> Exercise directions
Write out the full set of records exactly. Any pictures in them do not belong in the copy.

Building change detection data
###

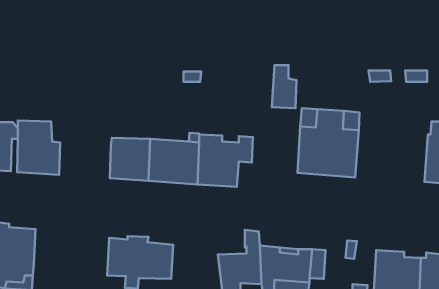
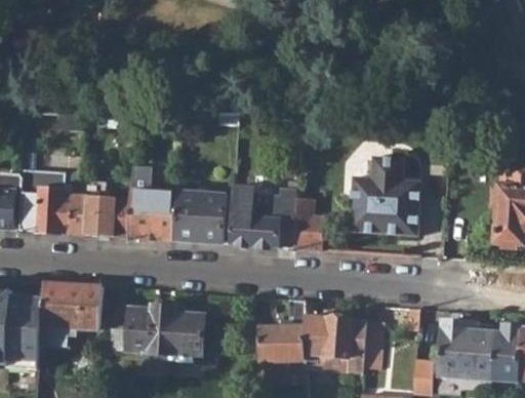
building: [272,65,296,108] -> [295,199,324,249]
building: none -> [71,195,131,237]
building: none -> [41,281,100,339]

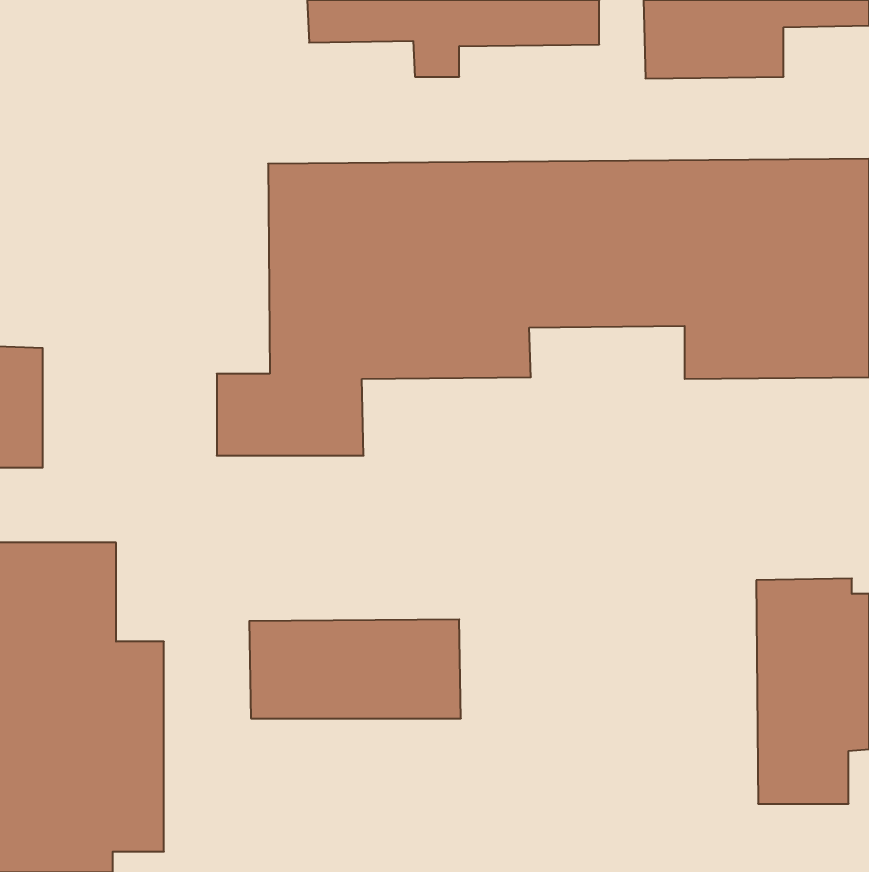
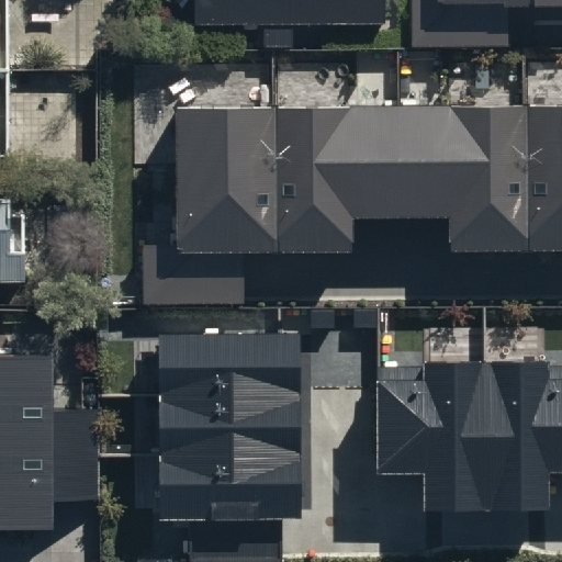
building: none -> [160,335,295,400]
building: none -> [381,373,487,517]
building: none -> [161,462,296,527]

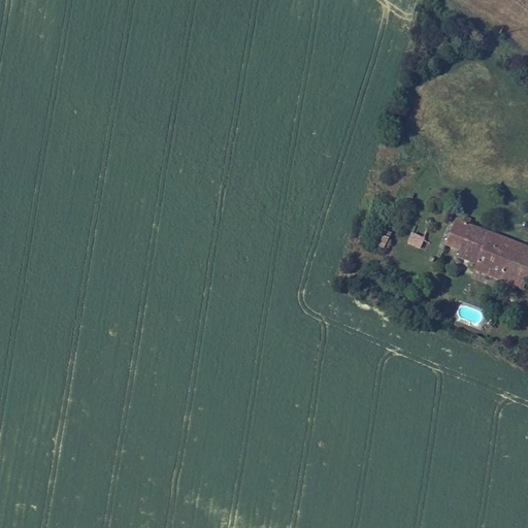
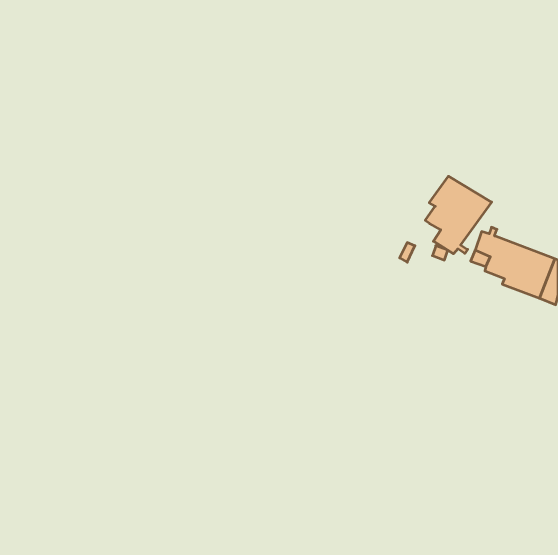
building: none -> [425,176,492,254]

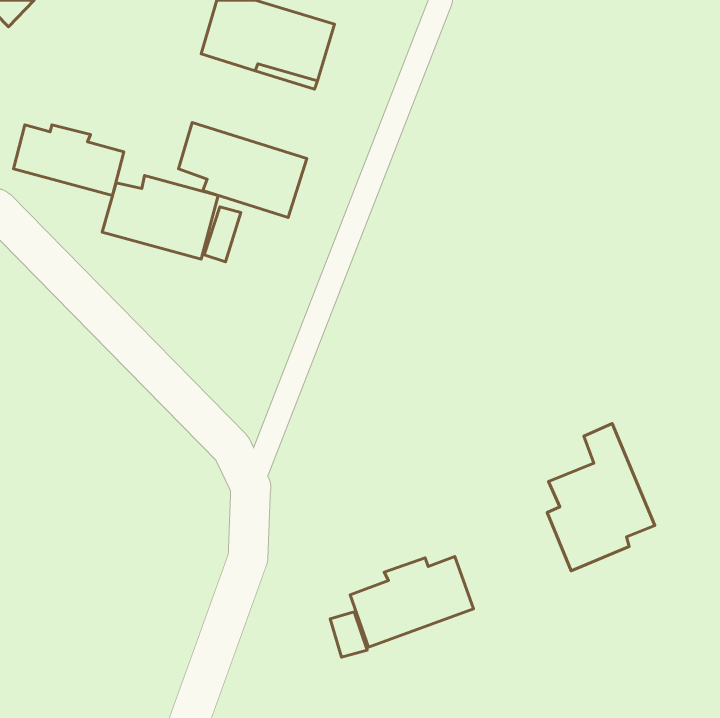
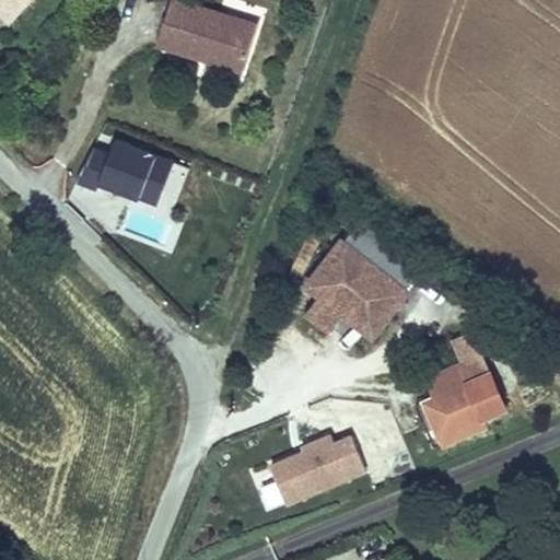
building: [179,122,307,217] -> none
building: [14,125,124,196] -> none
building: none -> [307,247,402,338]

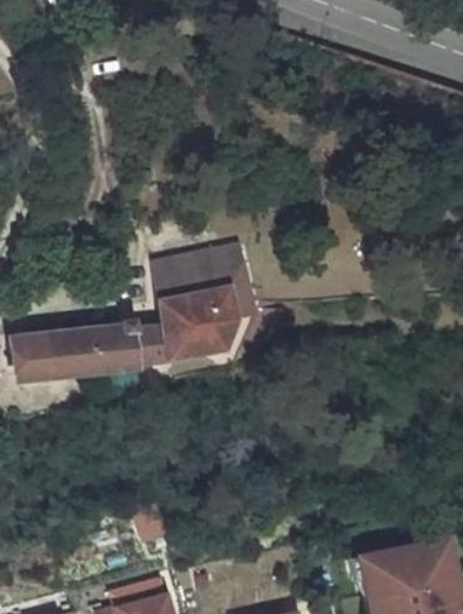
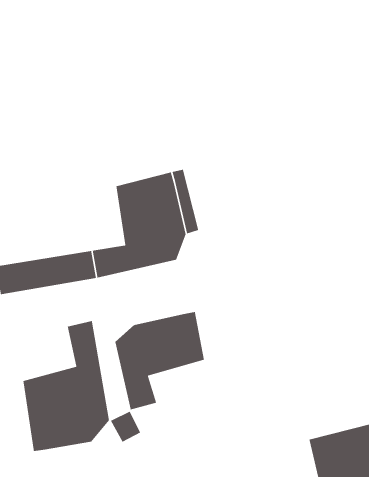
building: none -> [115,311,205,411]
building: none -> [23,320,110,452]

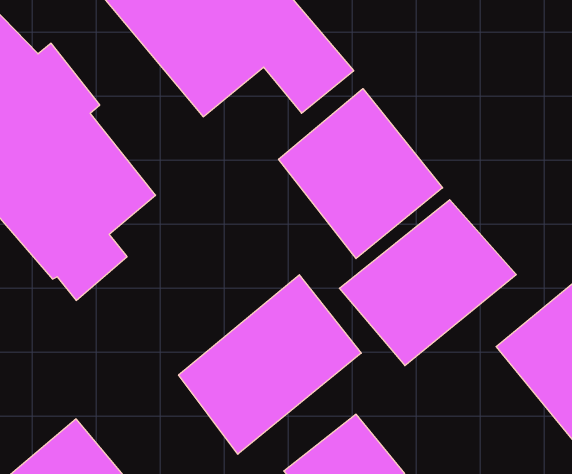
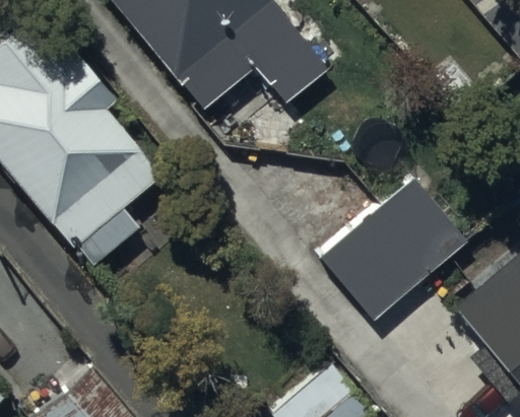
building: [279,89,443,259] -> none
building: [179,275,361,454] -> none

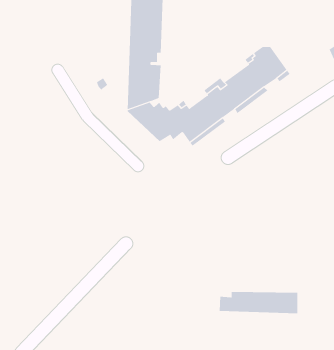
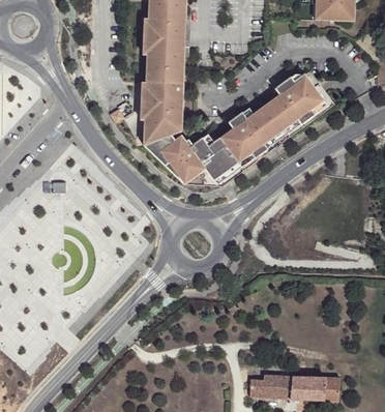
building: [219,292,298,314] -> [248,376,336,401]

###

> Answer box
building: [272,65,296,108] -> [295,199,324,249]
building: none -> [71,195,131,237]
building: none -> [41,281,100,339]

building: none -> [160,335,295,400]
building: none -> [381,373,487,517]
building: none -> [161,462,296,527]

building: none -> [425,176,492,254]

building: [179,122,307,217] -> none
building: [14,125,124,196] -> none
building: none -> [307,247,402,338]

building: none -> [115,311,205,411]
building: none -> [23,320,110,452]

building: [279,89,443,259] -> none
building: [179,275,361,454] -> none

building: [219,292,298,314] -> [248,376,336,401]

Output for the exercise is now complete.